The task. Print every line below exactly as written, but leave the pictures behind.

*** Block opens ***

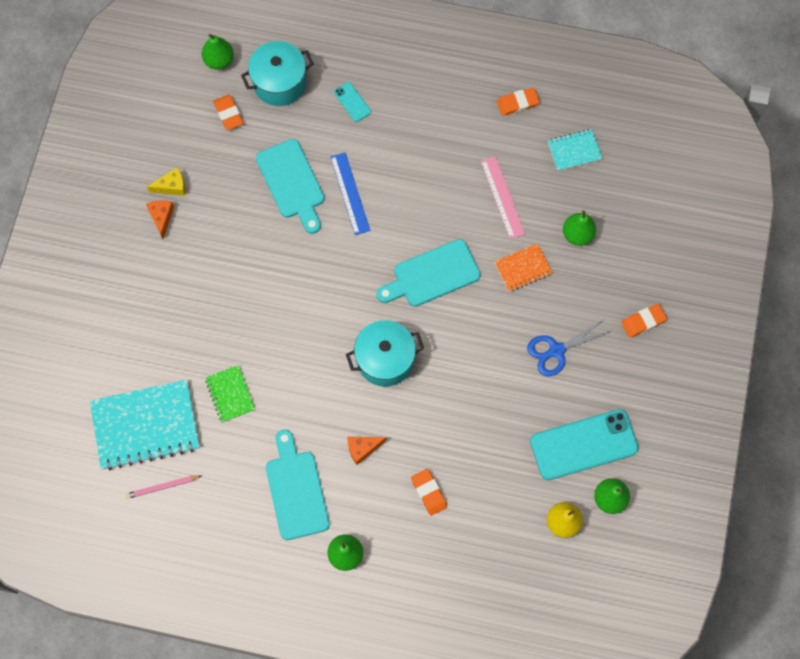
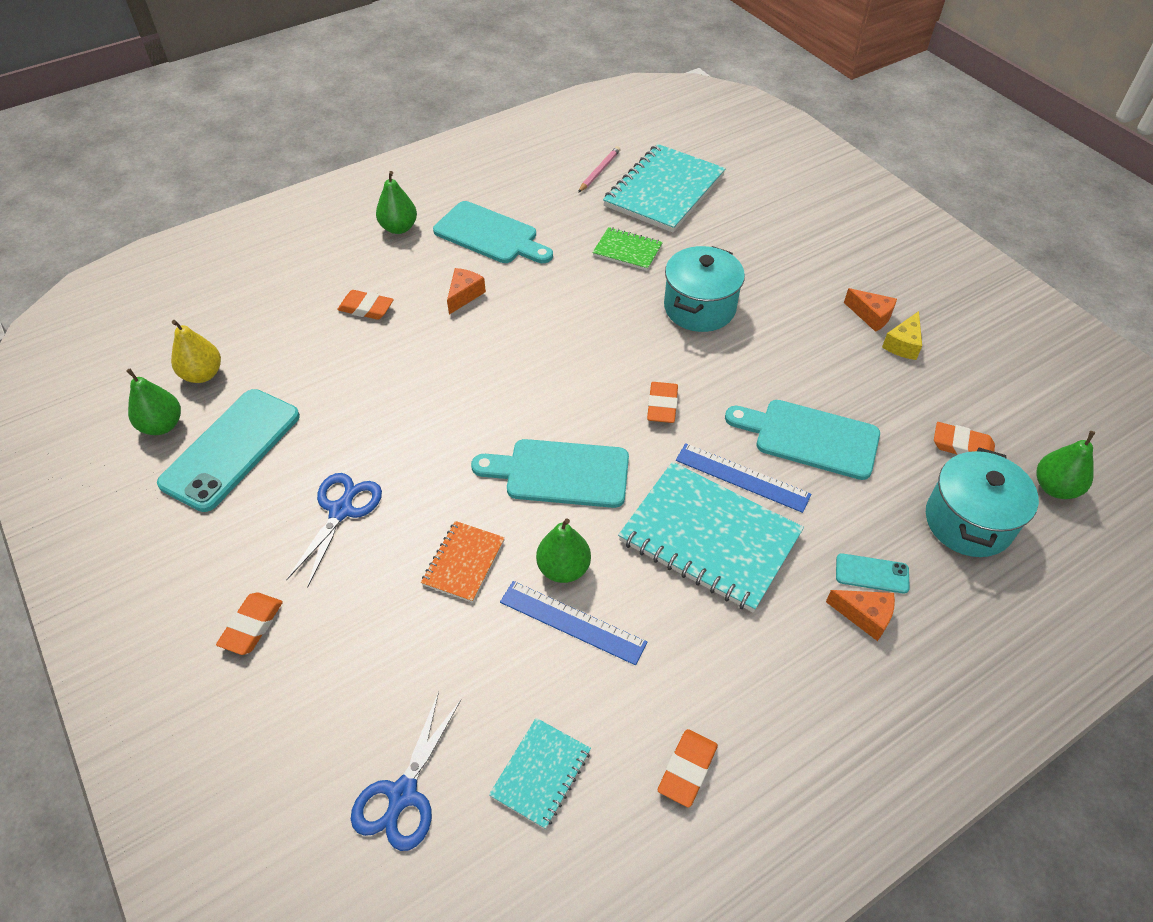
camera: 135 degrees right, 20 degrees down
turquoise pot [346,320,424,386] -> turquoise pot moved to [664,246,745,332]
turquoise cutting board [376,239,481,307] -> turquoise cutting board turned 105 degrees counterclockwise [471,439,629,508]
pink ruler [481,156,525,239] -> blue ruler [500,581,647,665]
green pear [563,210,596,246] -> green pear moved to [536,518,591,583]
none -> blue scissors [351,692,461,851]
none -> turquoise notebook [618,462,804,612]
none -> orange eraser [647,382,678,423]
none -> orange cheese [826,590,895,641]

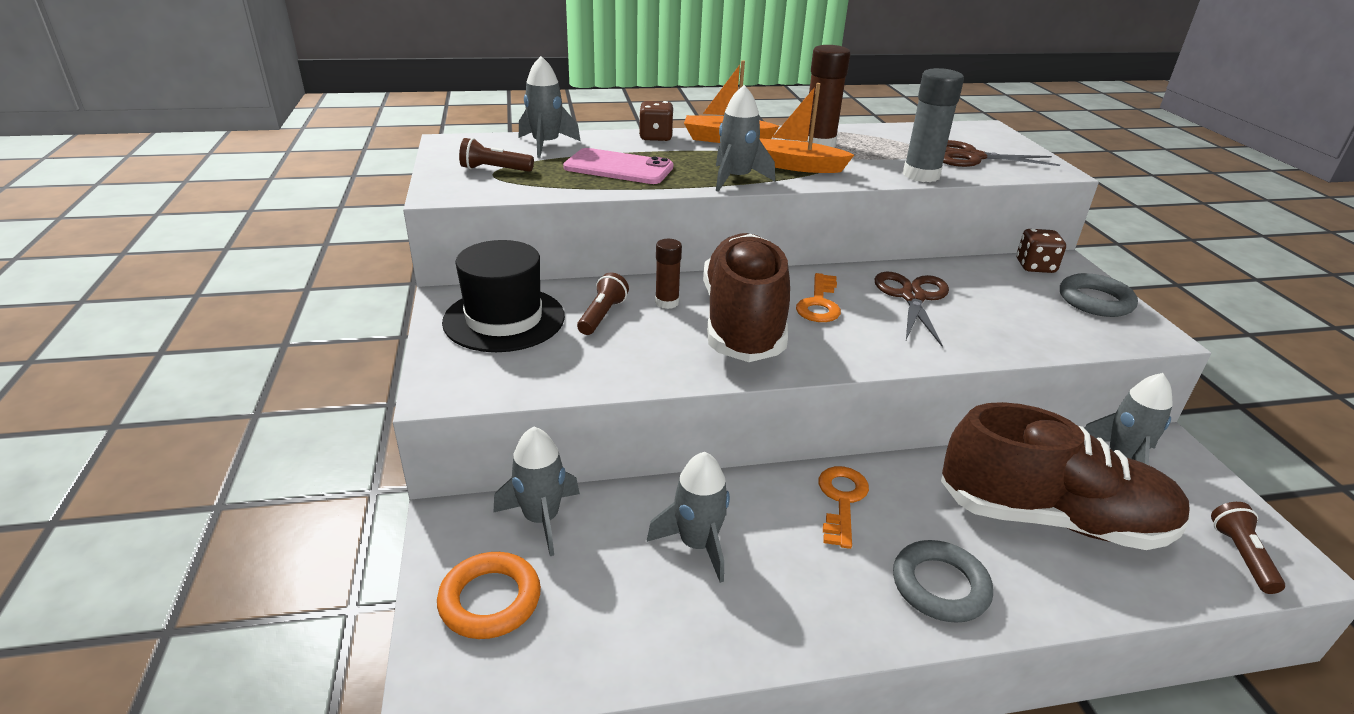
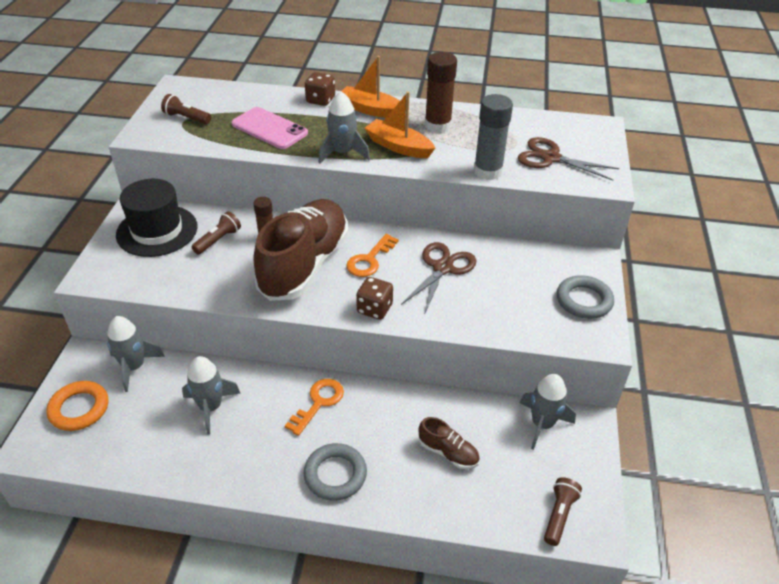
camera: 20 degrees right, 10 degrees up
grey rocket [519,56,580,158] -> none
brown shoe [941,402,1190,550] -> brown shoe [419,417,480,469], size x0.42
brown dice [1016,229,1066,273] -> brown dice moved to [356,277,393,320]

*** Block closes ***

Expected answer.
camera: 135 degrees right, 20 degrees down
turquoise pot [346,320,424,386] -> turquoise pot moved to [664,246,745,332]
turquoise cutting board [376,239,481,307] -> turquoise cutting board turned 105 degrees counterclockwise [471,439,629,508]
pink ruler [481,156,525,239] -> blue ruler [500,581,647,665]
green pear [563,210,596,246] -> green pear moved to [536,518,591,583]
none -> blue scissors [351,692,461,851]
none -> turquoise notebook [618,462,804,612]
none -> orange eraser [647,382,678,423]
none -> orange cheese [826,590,895,641]

camera: 20 degrees right, 10 degrees up
grey rocket [519,56,580,158] -> none
brown shoe [941,402,1190,550] -> brown shoe [419,417,480,469], size x0.42
brown dice [1016,229,1066,273] -> brown dice moved to [356,277,393,320]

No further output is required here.